■ **Input**
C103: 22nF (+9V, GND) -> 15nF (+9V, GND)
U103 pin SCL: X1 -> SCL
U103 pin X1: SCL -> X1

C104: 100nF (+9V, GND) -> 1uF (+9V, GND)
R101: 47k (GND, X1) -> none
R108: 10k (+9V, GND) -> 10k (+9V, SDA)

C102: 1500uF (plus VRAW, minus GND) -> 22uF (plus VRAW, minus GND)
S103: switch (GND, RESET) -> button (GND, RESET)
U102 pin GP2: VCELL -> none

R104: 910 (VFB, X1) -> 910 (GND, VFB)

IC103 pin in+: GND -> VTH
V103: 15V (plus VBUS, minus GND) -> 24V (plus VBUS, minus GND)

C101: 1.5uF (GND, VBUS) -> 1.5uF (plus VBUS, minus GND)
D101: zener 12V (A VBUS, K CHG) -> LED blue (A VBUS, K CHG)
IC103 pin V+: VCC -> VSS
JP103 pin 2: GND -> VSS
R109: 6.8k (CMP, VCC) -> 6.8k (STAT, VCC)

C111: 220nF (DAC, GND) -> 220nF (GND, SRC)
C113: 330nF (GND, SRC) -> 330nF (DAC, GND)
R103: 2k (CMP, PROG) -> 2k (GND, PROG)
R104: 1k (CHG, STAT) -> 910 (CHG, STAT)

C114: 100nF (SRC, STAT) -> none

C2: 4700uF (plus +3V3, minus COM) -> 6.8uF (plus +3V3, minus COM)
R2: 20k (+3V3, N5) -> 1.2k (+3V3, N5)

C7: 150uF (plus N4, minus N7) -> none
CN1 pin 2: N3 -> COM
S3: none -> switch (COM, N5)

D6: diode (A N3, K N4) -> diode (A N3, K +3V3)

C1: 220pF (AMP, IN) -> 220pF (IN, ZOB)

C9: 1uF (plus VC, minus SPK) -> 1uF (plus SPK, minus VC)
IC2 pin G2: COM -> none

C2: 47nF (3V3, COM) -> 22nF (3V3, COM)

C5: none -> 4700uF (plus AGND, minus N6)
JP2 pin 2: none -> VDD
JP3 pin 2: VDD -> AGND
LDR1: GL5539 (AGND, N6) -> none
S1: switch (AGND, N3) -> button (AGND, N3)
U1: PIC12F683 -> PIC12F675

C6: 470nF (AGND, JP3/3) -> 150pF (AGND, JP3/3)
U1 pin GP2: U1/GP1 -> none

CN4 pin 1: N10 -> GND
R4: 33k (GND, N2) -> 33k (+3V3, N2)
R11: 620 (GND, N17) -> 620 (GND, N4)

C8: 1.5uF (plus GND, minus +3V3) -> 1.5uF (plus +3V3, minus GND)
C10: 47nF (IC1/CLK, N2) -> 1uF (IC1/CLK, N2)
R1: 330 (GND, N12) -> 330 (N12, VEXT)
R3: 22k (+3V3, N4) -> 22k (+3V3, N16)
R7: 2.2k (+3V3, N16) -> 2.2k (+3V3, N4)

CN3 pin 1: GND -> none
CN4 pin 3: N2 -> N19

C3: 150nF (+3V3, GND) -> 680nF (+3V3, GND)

■ **Task brief**
In the listing above, find the line containing "C101: 1.5uF (GND, VBUS)" and the line containing "D6: diode (A". Output them and every line between, exactly, and nothing else.

■ **Answer for this exercise**
C101: 1.5uF (GND, VBUS) -> 1.5uF (plus VBUS, minus GND)
D101: zener 12V (A VBUS, K CHG) -> LED blue (A VBUS, K CHG)
IC103 pin V+: VCC -> VSS
JP103 pin 2: GND -> VSS
R109: 6.8k (CMP, VCC) -> 6.8k (STAT, VCC)

C111: 220nF (DAC, GND) -> 220nF (GND, SRC)
C113: 330nF (GND, SRC) -> 330nF (DAC, GND)
R103: 2k (CMP, PROG) -> 2k (GND, PROG)
R104: 1k (CHG, STAT) -> 910 (CHG, STAT)

C114: 100nF (SRC, STAT) -> none

C2: 4700uF (plus +3V3, minus COM) -> 6.8uF (plus +3V3, minus COM)
R2: 20k (+3V3, N5) -> 1.2k (+3V3, N5)

C7: 150uF (plus N4, minus N7) -> none
CN1 pin 2: N3 -> COM
S3: none -> switch (COM, N5)

D6: diode (A N3, K N4) -> diode (A N3, K +3V3)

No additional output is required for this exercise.